- Task
Change each "top-left" in the data below to "upper-left", and write out the rest of the data unchanged, leaving out the pictures.

-=-=-=-=-

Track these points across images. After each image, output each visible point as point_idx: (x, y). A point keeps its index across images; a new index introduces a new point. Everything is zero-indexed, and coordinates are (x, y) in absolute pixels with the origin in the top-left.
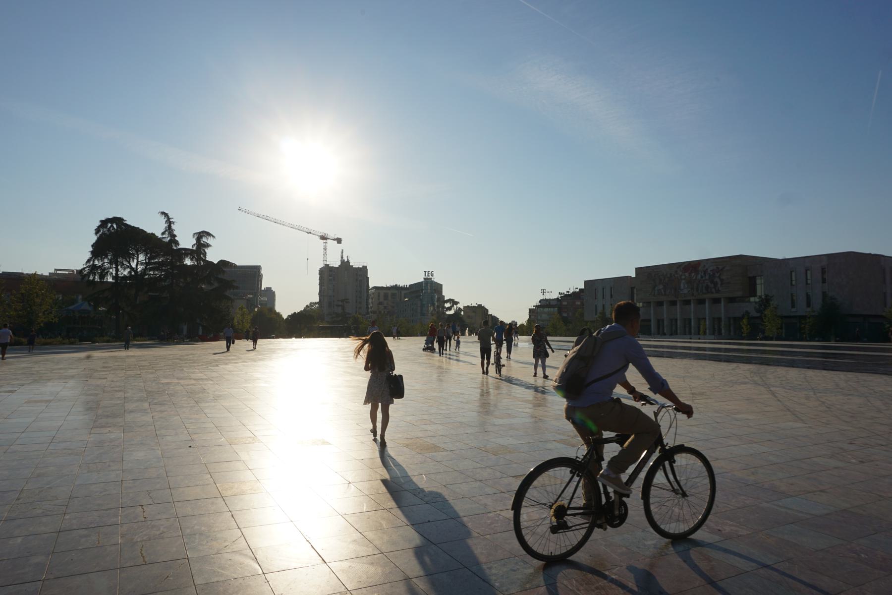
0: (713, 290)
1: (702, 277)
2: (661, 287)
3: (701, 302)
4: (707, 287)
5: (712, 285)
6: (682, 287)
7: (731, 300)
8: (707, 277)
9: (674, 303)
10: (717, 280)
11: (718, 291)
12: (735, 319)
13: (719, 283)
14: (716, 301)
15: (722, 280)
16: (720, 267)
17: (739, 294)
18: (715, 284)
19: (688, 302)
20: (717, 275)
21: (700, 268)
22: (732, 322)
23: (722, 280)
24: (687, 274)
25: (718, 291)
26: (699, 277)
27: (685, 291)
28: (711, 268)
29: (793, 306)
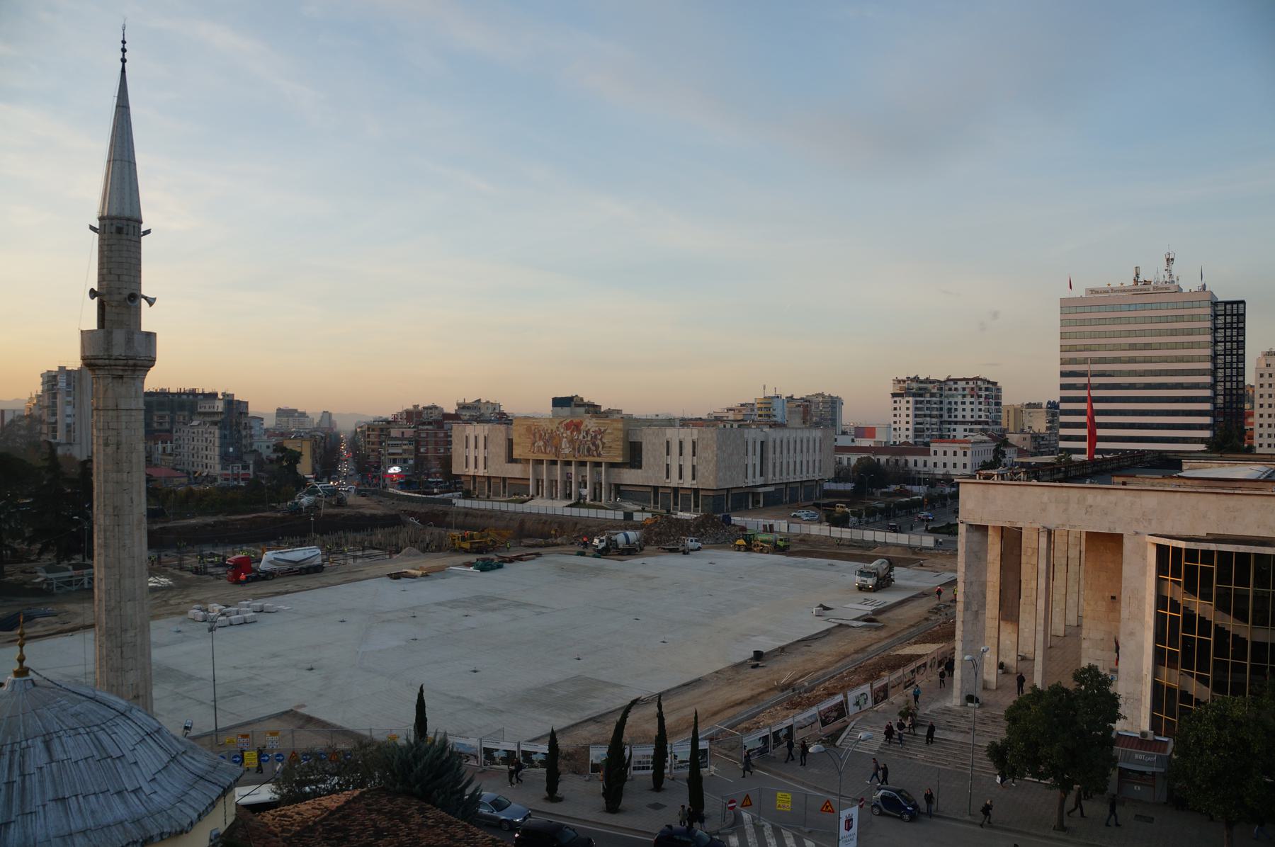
2: (541, 443)
3: (583, 464)
4: (589, 450)
7: (612, 465)
9: (554, 463)
10: (598, 442)
11: (599, 455)
14: (598, 464)
17: (620, 460)
18: (597, 447)
19: (568, 463)
25: (599, 455)
27: (567, 451)
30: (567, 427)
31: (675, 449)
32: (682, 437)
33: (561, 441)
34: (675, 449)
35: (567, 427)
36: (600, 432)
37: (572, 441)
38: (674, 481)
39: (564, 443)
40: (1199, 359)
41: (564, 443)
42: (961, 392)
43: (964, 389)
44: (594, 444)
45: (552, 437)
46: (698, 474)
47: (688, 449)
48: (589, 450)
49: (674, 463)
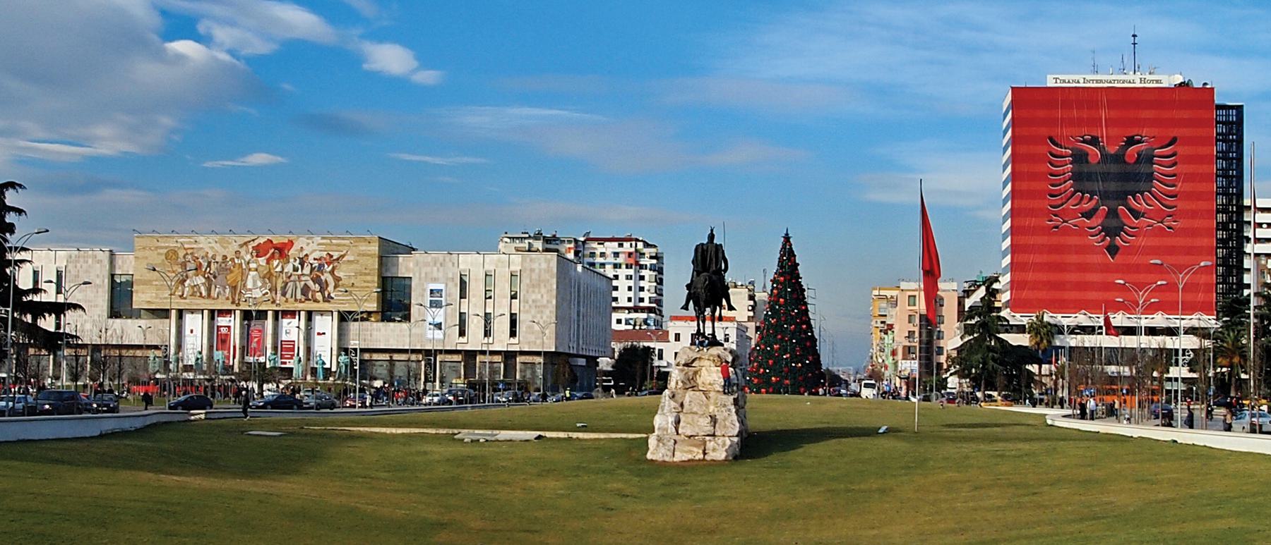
0: (319, 296)
1: (296, 269)
2: (200, 280)
4: (305, 290)
5: (317, 287)
6: (250, 285)
8: (307, 270)
10: (326, 277)
11: (328, 299)
15: (337, 279)
18: (323, 286)
23: (337, 279)
24: (262, 261)
25: (328, 299)
26: (289, 268)
27: (257, 294)
28: (317, 255)
29: (462, 333)
30: (259, 251)
32: (489, 267)
35: (259, 251)
36: (331, 260)
37: (268, 276)
38: (474, 340)
40: (1205, 178)
42: (611, 259)
43: (616, 255)
44: (317, 280)
46: (521, 328)
48: (305, 290)
49: (474, 306)
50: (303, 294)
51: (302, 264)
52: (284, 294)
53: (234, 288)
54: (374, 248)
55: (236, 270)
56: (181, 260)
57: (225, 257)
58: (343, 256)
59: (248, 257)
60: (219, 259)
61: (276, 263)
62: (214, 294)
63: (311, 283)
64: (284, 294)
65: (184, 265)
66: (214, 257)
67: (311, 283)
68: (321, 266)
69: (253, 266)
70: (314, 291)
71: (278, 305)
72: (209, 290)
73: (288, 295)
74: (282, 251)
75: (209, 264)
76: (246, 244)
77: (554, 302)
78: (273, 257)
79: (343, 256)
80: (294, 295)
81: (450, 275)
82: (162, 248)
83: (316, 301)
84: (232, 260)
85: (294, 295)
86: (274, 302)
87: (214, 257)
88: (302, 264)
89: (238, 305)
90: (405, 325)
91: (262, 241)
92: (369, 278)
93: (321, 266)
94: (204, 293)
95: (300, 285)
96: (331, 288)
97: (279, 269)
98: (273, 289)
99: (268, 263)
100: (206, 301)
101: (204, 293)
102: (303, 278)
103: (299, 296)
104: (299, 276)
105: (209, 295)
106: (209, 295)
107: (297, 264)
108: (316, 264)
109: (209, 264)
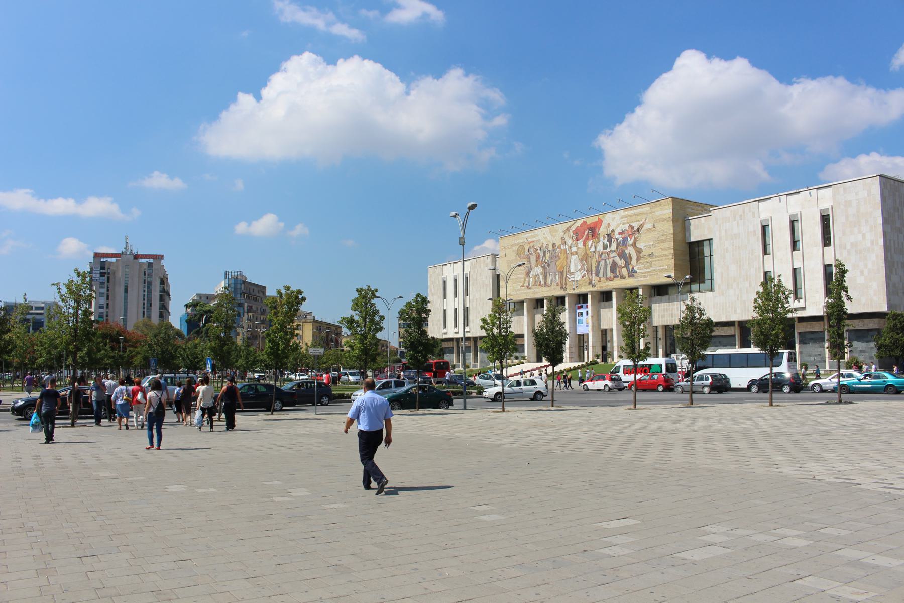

-=-=-=-=-

- Complete output
Track these points across images. After each image, output each visible point as point_idx: (x, y). A point keeps its index across images; a new index introduces a new point. Everything is zero-indexed, and coordinates are (x, y) in absolute pixels with the origin in the upper-left.
0: (713, 290)
1: (702, 277)
2: (661, 287)
3: (701, 302)
4: (707, 287)
5: (712, 285)
6: (682, 287)
7: (731, 300)
8: (707, 277)
9: (674, 303)
10: (717, 280)
11: (718, 291)
12: (735, 319)
13: (719, 283)
14: (716, 301)
15: (722, 280)
16: (720, 267)
17: (739, 294)
18: (715, 284)
19: (688, 302)
20: (717, 275)
21: (700, 268)
22: (732, 322)
23: (722, 280)
24: (687, 274)
25: (718, 291)
26: (699, 277)
27: (685, 291)
28: (711, 268)
29: (793, 306)
2: (541, 443)
3: (583, 464)
4: (589, 450)
7: (612, 465)
9: (554, 463)
10: (598, 442)
11: (599, 455)
14: (598, 464)
17: (620, 460)
18: (597, 447)
19: (568, 463)
25: (599, 455)
27: (567, 451)
30: (567, 427)
31: (675, 449)
32: (682, 437)
33: (561, 441)
34: (675, 449)
35: (567, 427)
36: (600, 432)
37: (572, 441)
38: (674, 481)
39: (564, 443)
40: (1199, 359)
41: (564, 443)
42: (961, 392)
43: (964, 389)
44: (594, 444)
45: (552, 437)
46: (698, 474)
47: (688, 449)
48: (589, 450)
49: (674, 463)
0: (319, 296)
1: (296, 269)
2: (200, 280)
4: (305, 290)
5: (317, 287)
6: (250, 285)
8: (307, 270)
10: (326, 277)
11: (328, 299)
15: (337, 279)
18: (323, 286)
23: (337, 279)
24: (262, 261)
25: (328, 299)
26: (289, 268)
27: (257, 294)
28: (317, 255)
29: (462, 333)
30: (259, 251)
32: (489, 267)
35: (259, 251)
36: (331, 260)
37: (268, 276)
38: (474, 340)
40: (1205, 178)
42: (611, 259)
43: (616, 255)
44: (317, 280)
46: (521, 328)
48: (305, 290)
49: (474, 306)
50: (303, 294)
51: (302, 264)
52: (284, 294)
53: (234, 288)
54: (374, 248)
55: (236, 270)
56: (181, 260)
57: (225, 257)
58: (343, 256)
59: (248, 257)
60: (219, 259)
61: (276, 263)
62: (214, 294)
63: (311, 283)
64: (284, 294)
65: (184, 265)
66: (214, 257)
67: (311, 283)
68: (321, 266)
69: (253, 266)
70: (314, 291)
71: (278, 305)
72: (209, 290)
73: (288, 295)
74: (282, 251)
75: (209, 264)
76: (246, 244)
77: (554, 302)
78: (273, 257)
79: (343, 256)
80: (294, 295)
81: (450, 275)
82: (162, 248)
83: (316, 301)
84: (232, 260)
85: (294, 295)
86: (274, 302)
87: (214, 257)
88: (302, 264)
89: (238, 305)
90: (405, 325)
91: (262, 241)
92: (369, 278)
93: (321, 266)
94: (204, 293)
95: (300, 285)
96: (331, 288)
97: (279, 269)
98: (273, 289)
99: (268, 263)
100: (206, 301)
101: (204, 293)
102: (303, 278)
103: (299, 296)
104: (299, 276)
105: (209, 295)
106: (209, 295)
107: (297, 264)
108: (316, 264)
109: (209, 264)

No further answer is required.